- _WHAT THIS TASK INVOLVES_: Please copy exactly the lines from the one containing "ENC3 pin DT: GP17 -> GP22" to the end of the entries, both included, and nothing else. Omit every picture.

(Before and after images)
________________

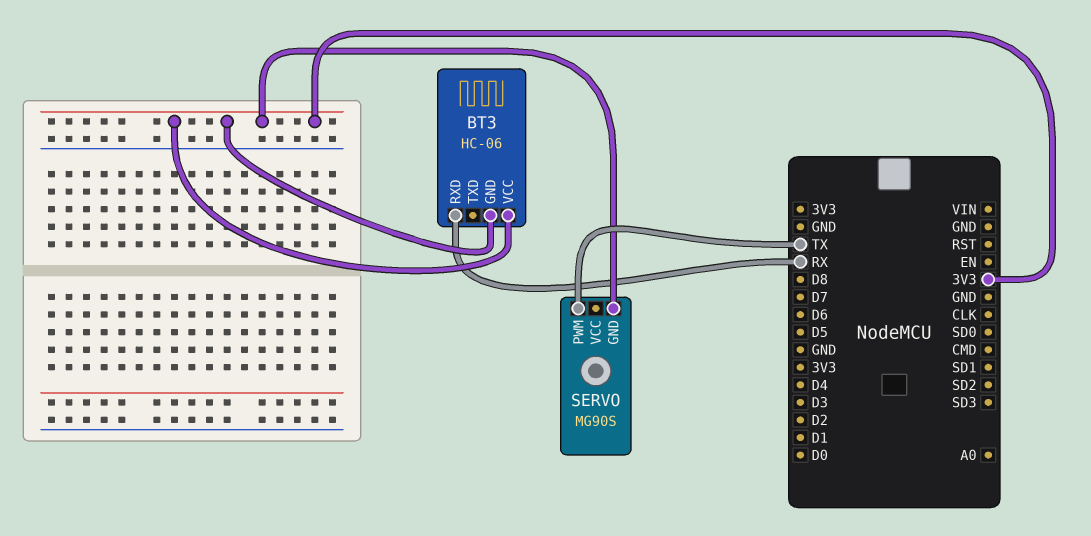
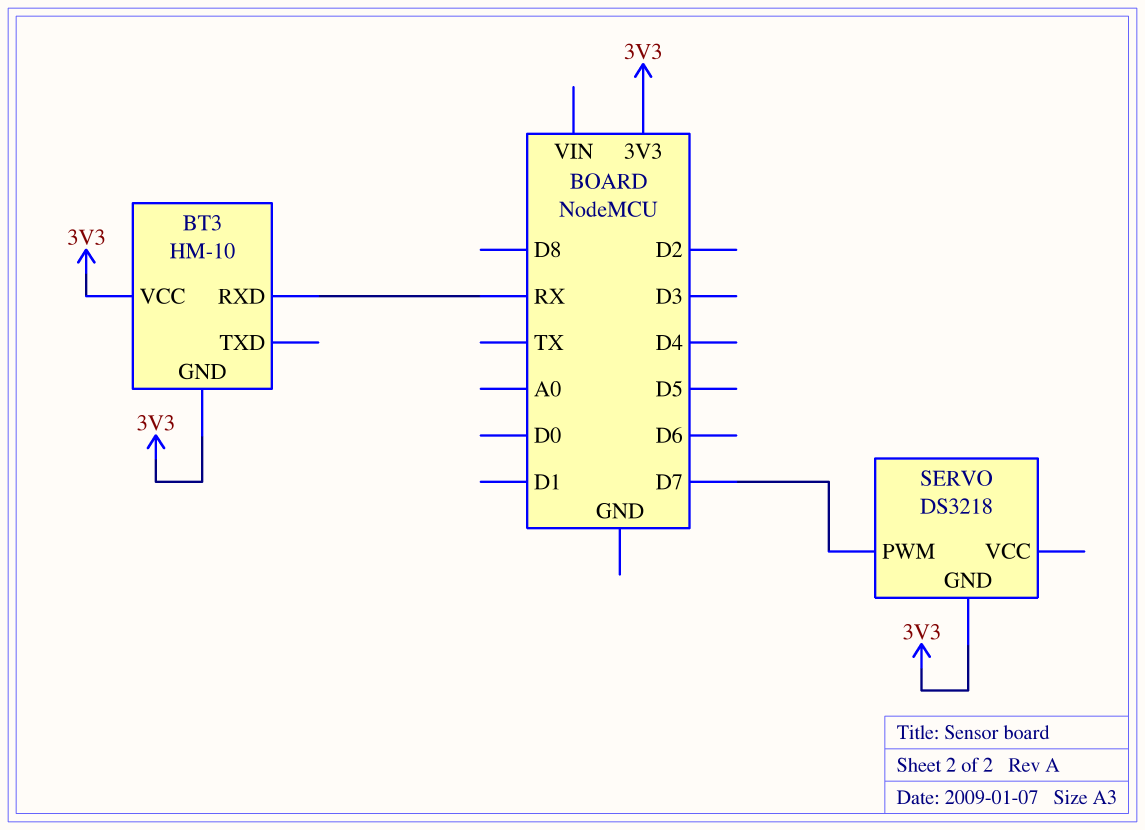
BT3: HC-06 -> HM-10
SERVO: MG90S -> DS3218
SERVO pin PWM: TX -> D7

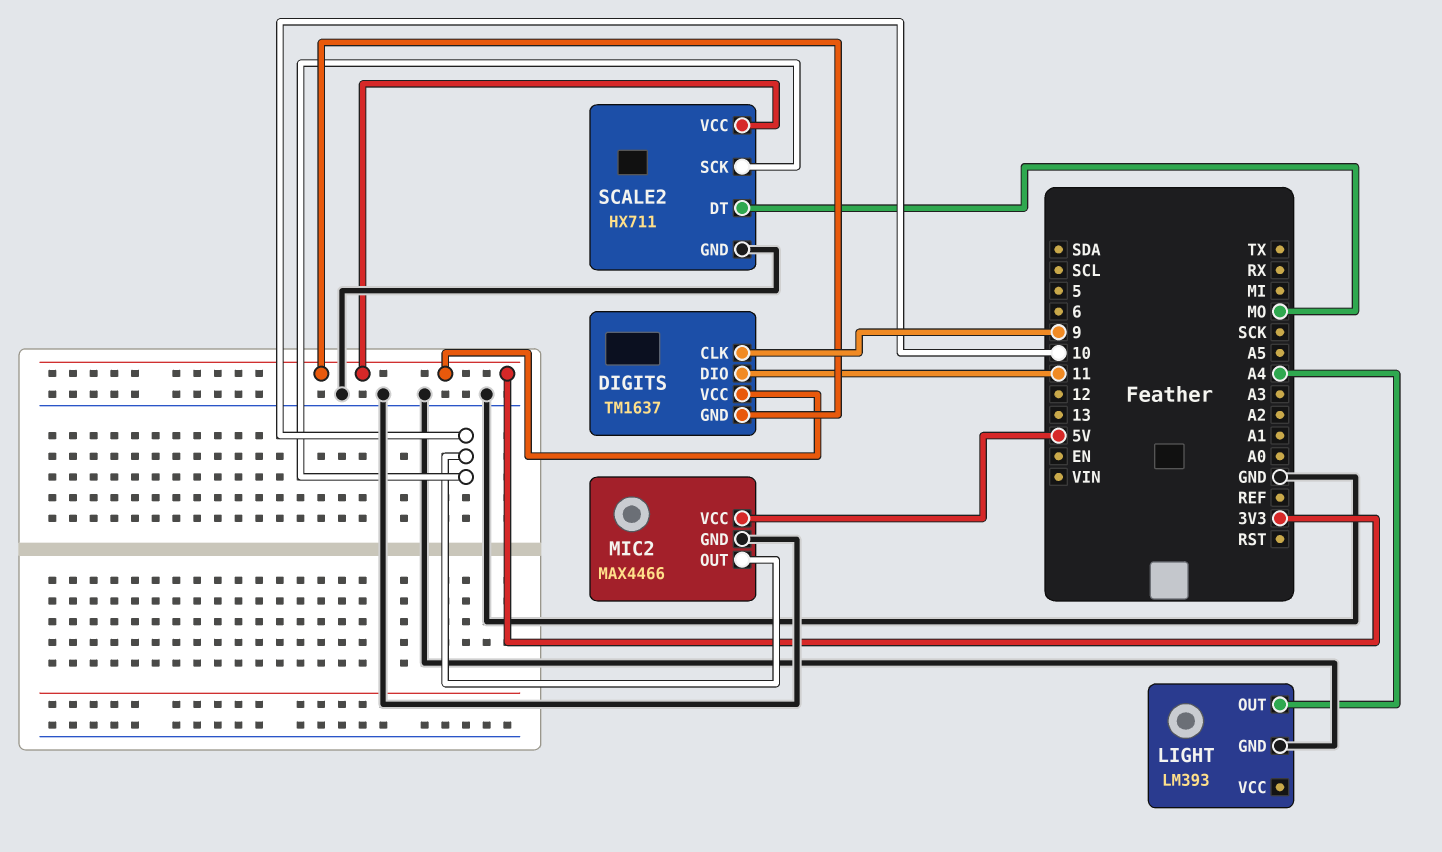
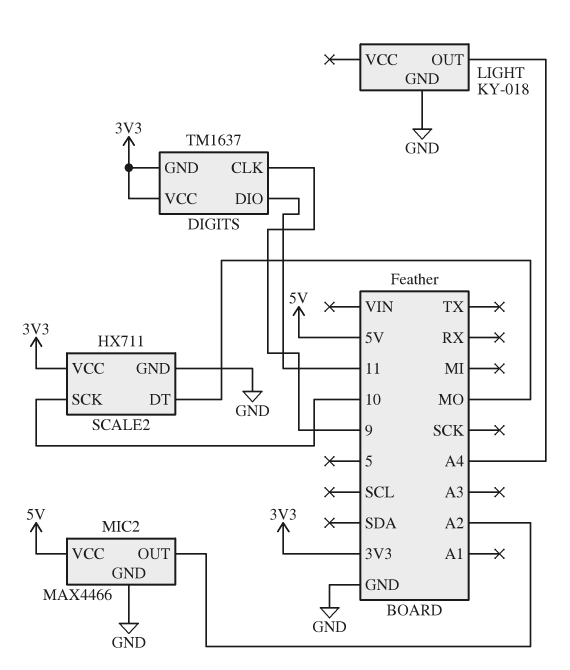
LIGHT: LM393 -> KY-018
MIC2 pin OUT: 10 -> A2

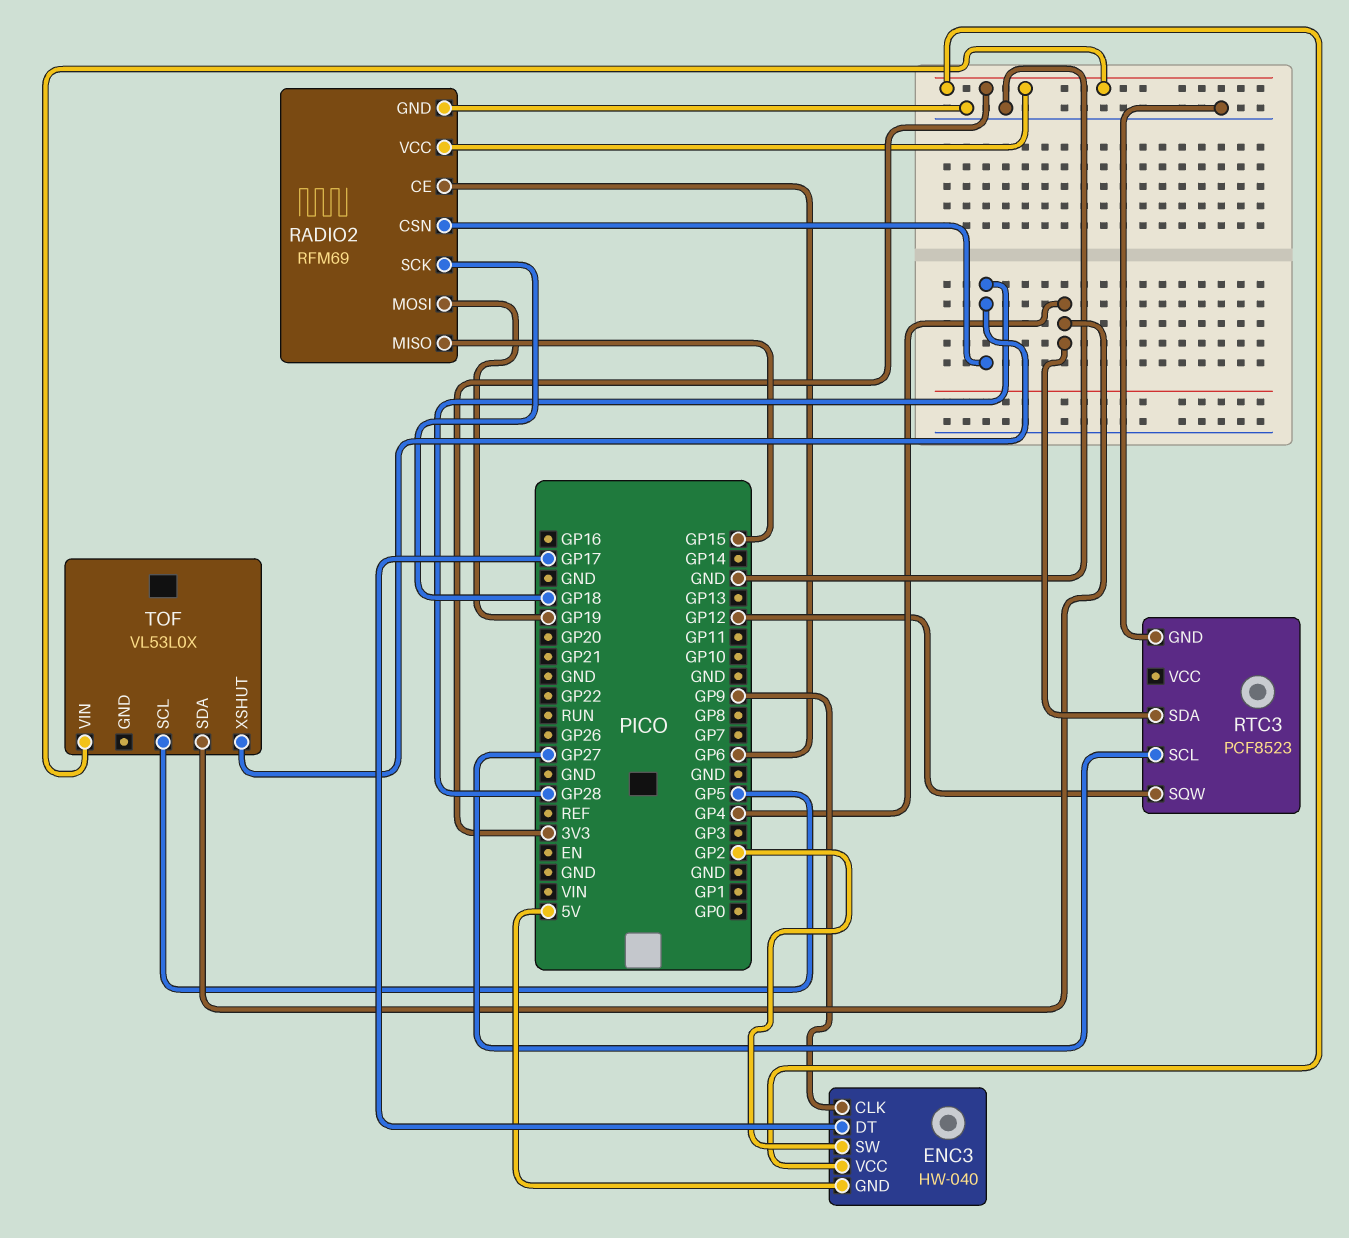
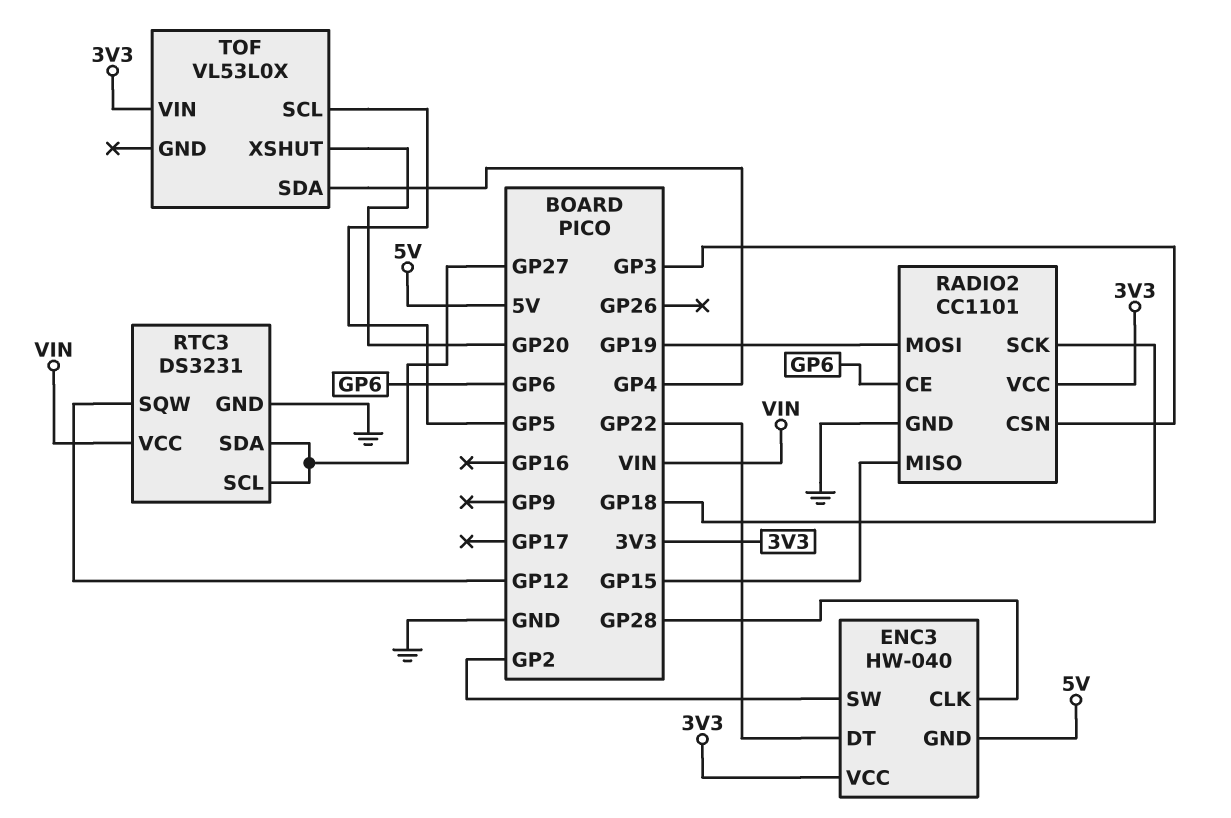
ENC3 pin CLK: GP9 -> GP28
ENC3 pin DT: GP17 -> GP22
RADIO2: RFM69 -> CC1101
RADIO2 pin CSN: GP28 -> GP3
RTC3: PCF8523 -> DS3231
RTC3 pin SDA: GP4 -> GP27
RTC3 pin VCC: none -> VIN
TOF pin XSHUT: GP28 -> GP20

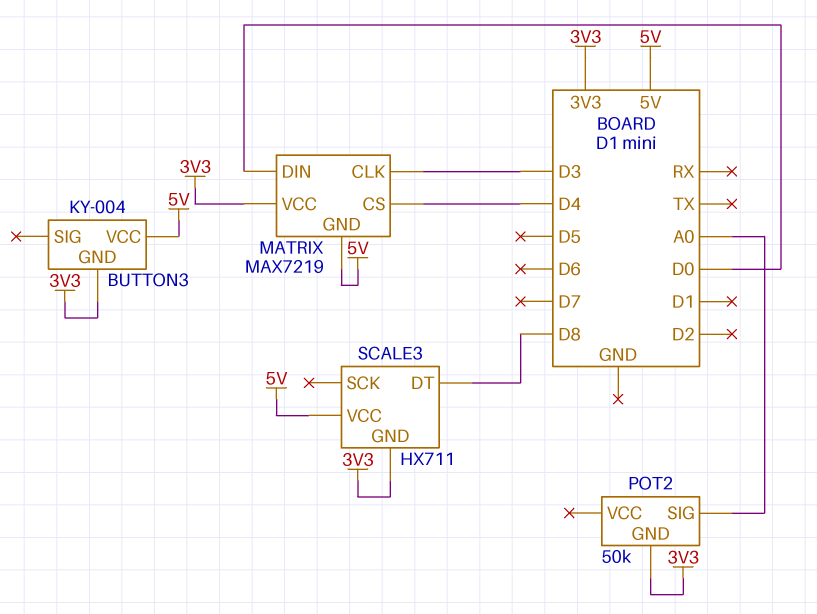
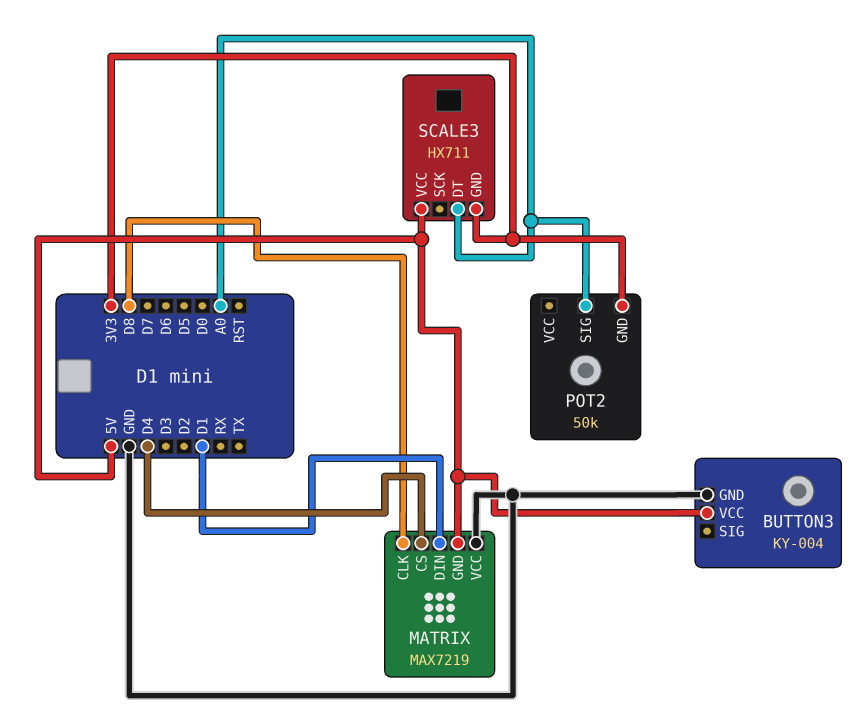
BUTTON3 pin GND: 3V3 -> GND
MATRIX pin CLK: D3 -> D8
MATRIX pin DIN: D0 -> D1
MATRIX pin VCC: 3V3 -> GND
SCALE3 pin DT: D8 -> A0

________________

- _RESULT OF THE TASK_:
ENC3 pin DT: GP17 -> GP22
RADIO2: RFM69 -> CC1101
RADIO2 pin CSN: GP28 -> GP3
RTC3: PCF8523 -> DS3231
RTC3 pin SDA: GP4 -> GP27
RTC3 pin VCC: none -> VIN
TOF pin XSHUT: GP28 -> GP20

BUTTON3 pin GND: 3V3 -> GND
MATRIX pin CLK: D3 -> D8
MATRIX pin DIN: D0 -> D1
MATRIX pin VCC: 3V3 -> GND
SCALE3 pin DT: D8 -> A0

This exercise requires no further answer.